━━━ Recorded information

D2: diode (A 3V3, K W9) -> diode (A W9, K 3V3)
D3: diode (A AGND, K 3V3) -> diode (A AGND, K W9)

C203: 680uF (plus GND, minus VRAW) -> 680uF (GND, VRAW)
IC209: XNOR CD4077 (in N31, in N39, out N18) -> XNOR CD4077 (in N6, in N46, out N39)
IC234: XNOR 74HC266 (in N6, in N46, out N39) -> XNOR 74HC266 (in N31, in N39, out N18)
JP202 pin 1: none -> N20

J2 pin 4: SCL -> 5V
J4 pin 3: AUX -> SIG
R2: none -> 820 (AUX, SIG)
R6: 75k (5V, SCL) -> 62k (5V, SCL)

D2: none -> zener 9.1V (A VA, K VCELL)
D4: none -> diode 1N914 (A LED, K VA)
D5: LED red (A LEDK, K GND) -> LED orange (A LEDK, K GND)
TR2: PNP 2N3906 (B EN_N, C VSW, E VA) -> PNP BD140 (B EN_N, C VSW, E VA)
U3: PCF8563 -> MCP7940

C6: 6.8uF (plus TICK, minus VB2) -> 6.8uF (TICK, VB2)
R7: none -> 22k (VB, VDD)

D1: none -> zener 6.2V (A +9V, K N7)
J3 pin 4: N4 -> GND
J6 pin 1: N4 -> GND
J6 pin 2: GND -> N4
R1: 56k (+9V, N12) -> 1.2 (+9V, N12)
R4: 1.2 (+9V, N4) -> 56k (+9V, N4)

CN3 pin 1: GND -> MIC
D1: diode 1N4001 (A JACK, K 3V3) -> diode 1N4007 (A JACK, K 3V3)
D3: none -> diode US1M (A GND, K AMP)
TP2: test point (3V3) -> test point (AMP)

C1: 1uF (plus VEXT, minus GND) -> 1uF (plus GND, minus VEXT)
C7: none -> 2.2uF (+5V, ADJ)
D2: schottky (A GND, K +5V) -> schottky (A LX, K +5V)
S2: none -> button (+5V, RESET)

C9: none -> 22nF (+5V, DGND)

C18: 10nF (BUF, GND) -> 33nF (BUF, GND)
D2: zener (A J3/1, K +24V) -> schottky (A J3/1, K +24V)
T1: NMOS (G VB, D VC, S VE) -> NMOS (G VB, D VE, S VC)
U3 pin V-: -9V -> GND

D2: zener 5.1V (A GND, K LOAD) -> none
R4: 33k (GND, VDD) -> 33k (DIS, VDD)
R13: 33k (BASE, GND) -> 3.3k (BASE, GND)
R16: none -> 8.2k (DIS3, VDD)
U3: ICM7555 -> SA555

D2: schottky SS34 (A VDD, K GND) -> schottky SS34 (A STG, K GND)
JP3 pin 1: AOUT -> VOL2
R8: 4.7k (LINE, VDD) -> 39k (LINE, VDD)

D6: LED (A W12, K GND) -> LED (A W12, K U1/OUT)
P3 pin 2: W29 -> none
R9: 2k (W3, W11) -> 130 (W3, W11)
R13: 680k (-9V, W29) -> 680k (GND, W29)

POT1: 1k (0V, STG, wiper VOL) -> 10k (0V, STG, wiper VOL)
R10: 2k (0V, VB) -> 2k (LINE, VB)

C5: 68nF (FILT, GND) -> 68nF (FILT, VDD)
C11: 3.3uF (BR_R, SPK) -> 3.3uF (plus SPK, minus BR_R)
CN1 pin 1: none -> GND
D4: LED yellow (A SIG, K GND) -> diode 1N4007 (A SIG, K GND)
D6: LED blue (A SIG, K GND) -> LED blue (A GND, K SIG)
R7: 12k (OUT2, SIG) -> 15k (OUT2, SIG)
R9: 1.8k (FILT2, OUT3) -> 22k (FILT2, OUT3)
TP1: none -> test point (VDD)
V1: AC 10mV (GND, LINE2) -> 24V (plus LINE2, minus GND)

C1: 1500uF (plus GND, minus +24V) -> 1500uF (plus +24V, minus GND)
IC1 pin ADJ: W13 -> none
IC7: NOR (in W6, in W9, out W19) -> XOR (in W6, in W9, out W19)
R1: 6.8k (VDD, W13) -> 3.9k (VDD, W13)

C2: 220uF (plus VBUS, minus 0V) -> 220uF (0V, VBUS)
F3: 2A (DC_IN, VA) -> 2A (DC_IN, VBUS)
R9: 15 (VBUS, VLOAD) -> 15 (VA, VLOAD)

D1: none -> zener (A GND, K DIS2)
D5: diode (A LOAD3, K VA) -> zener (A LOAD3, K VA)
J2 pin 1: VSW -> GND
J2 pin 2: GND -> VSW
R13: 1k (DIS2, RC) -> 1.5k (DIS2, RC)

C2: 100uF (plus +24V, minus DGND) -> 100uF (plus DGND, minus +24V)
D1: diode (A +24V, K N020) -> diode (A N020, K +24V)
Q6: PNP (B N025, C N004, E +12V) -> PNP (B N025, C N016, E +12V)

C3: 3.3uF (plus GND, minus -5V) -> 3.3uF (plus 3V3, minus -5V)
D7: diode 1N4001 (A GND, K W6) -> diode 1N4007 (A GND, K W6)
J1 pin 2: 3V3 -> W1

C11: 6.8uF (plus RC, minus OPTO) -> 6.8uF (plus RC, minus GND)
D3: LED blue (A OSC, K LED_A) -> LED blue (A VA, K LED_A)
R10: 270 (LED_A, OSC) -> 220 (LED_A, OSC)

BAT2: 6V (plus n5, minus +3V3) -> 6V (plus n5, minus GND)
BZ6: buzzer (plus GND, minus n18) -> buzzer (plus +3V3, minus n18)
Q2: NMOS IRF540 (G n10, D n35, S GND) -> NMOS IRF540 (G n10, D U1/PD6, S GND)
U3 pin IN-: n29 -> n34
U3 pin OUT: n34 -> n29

━━━━━━

**Problem details:**
Take the entries above and transcribe them exactly as they stand.

**Written solution:**
D2: diode (A 3V3, K W9) -> diode (A W9, K 3V3)
D3: diode (A AGND, K 3V3) -> diode (A AGND, K W9)

C203: 680uF (plus GND, minus VRAW) -> 680uF (GND, VRAW)
IC209: XNOR CD4077 (in N31, in N39, out N18) -> XNOR CD4077 (in N6, in N46, out N39)
IC234: XNOR 74HC266 (in N6, in N46, out N39) -> XNOR 74HC266 (in N31, in N39, out N18)
JP202 pin 1: none -> N20

J2 pin 4: SCL -> 5V
J4 pin 3: AUX -> SIG
R2: none -> 820 (AUX, SIG)
R6: 75k (5V, SCL) -> 62k (5V, SCL)

D2: none -> zener 9.1V (A VA, K VCELL)
D4: none -> diode 1N914 (A LED, K VA)
D5: LED red (A LEDK, K GND) -> LED orange (A LEDK, K GND)
TR2: PNP 2N3906 (B EN_N, C VSW, E VA) -> PNP BD140 (B EN_N, C VSW, E VA)
U3: PCF8563 -> MCP7940

C6: 6.8uF (plus TICK, minus VB2) -> 6.8uF (TICK, VB2)
R7: none -> 22k (VB, VDD)

D1: none -> zener 6.2V (A +9V, K N7)
J3 pin 4: N4 -> GND
J6 pin 1: N4 -> GND
J6 pin 2: GND -> N4
R1: 56k (+9V, N12) -> 1.2 (+9V, N12)
R4: 1.2 (+9V, N4) -> 56k (+9V, N4)

CN3 pin 1: GND -> MIC
D1: diode 1N4001 (A JACK, K 3V3) -> diode 1N4007 (A JACK, K 3V3)
D3: none -> diode US1M (A GND, K AMP)
TP2: test point (3V3) -> test point (AMP)

C1: 1uF (plus VEXT, minus GND) -> 1uF (plus GND, minus VEXT)
C7: none -> 2.2uF (+5V, ADJ)
D2: schottky (A GND, K +5V) -> schottky (A LX, K +5V)
S2: none -> button (+5V, RESET)

C9: none -> 22nF (+5V, DGND)

C18: 10nF (BUF, GND) -> 33nF (BUF, GND)
D2: zener (A J3/1, K +24V) -> schottky (A J3/1, K +24V)
T1: NMOS (G VB, D VC, S VE) -> NMOS (G VB, D VE, S VC)
U3 pin V-: -9V -> GND

D2: zener 5.1V (A GND, K LOAD) -> none
R4: 33k (GND, VDD) -> 33k (DIS, VDD)
R13: 33k (BASE, GND) -> 3.3k (BASE, GND)
R16: none -> 8.2k (DIS3, VDD)
U3: ICM7555 -> SA555

D2: schottky SS34 (A VDD, K GND) -> schottky SS34 (A STG, K GND)
JP3 pin 1: AOUT -> VOL2
R8: 4.7k (LINE, VDD) -> 39k (LINE, VDD)

D6: LED (A W12, K GND) -> LED (A W12, K U1/OUT)
P3 pin 2: W29 -> none
R9: 2k (W3, W11) -> 130 (W3, W11)
R13: 680k (-9V, W29) -> 680k (GND, W29)

POT1: 1k (0V, STG, wiper VOL) -> 10k (0V, STG, wiper VOL)
R10: 2k (0V, VB) -> 2k (LINE, VB)

C5: 68nF (FILT, GND) -> 68nF (FILT, VDD)
C11: 3.3uF (BR_R, SPK) -> 3.3uF (plus SPK, minus BR_R)
CN1 pin 1: none -> GND
D4: LED yellow (A SIG, K GND) -> diode 1N4007 (A SIG, K GND)
D6: LED blue (A SIG, K GND) -> LED blue (A GND, K SIG)
R7: 12k (OUT2, SIG) -> 15k (OUT2, SIG)
R9: 1.8k (FILT2, OUT3) -> 22k (FILT2, OUT3)
TP1: none -> test point (VDD)
V1: AC 10mV (GND, LINE2) -> 24V (plus LINE2, minus GND)

C1: 1500uF (plus GND, minus +24V) -> 1500uF (plus +24V, minus GND)
IC1 pin ADJ: W13 -> none
IC7: NOR (in W6, in W9, out W19) -> XOR (in W6, in W9, out W19)
R1: 6.8k (VDD, W13) -> 3.9k (VDD, W13)

C2: 220uF (plus VBUS, minus 0V) -> 220uF (0V, VBUS)
F3: 2A (DC_IN, VA) -> 2A (DC_IN, VBUS)
R9: 15 (VBUS, VLOAD) -> 15 (VA, VLOAD)

D1: none -> zener (A GND, K DIS2)
D5: diode (A LOAD3, K VA) -> zener (A LOAD3, K VA)
J2 pin 1: VSW -> GND
J2 pin 2: GND -> VSW
R13: 1k (DIS2, RC) -> 1.5k (DIS2, RC)

C2: 100uF (plus +24V, minus DGND) -> 100uF (plus DGND, minus +24V)
D1: diode (A +24V, K N020) -> diode (A N020, K +24V)
Q6: PNP (B N025, C N004, E +12V) -> PNP (B N025, C N016, E +12V)

C3: 3.3uF (plus GND, minus -5V) -> 3.3uF (plus 3V3, minus -5V)
D7: diode 1N4001 (A GND, K W6) -> diode 1N4007 (A GND, K W6)
J1 pin 2: 3V3 -> W1

C11: 6.8uF (plus RC, minus OPTO) -> 6.8uF (plus RC, minus GND)
D3: LED blue (A OSC, K LED_A) -> LED blue (A VA, K LED_A)
R10: 270 (LED_A, OSC) -> 220 (LED_A, OSC)

BAT2: 6V (plus n5, minus +3V3) -> 6V (plus n5, minus GND)
BZ6: buzzer (plus GND, minus n18) -> buzzer (plus +3V3, minus n18)
Q2: NMOS IRF540 (G n10, D n35, S GND) -> NMOS IRF540 (G n10, D U1/PD6, S GND)
U3 pin IN-: n29 -> n34
U3 pin OUT: n34 -> n29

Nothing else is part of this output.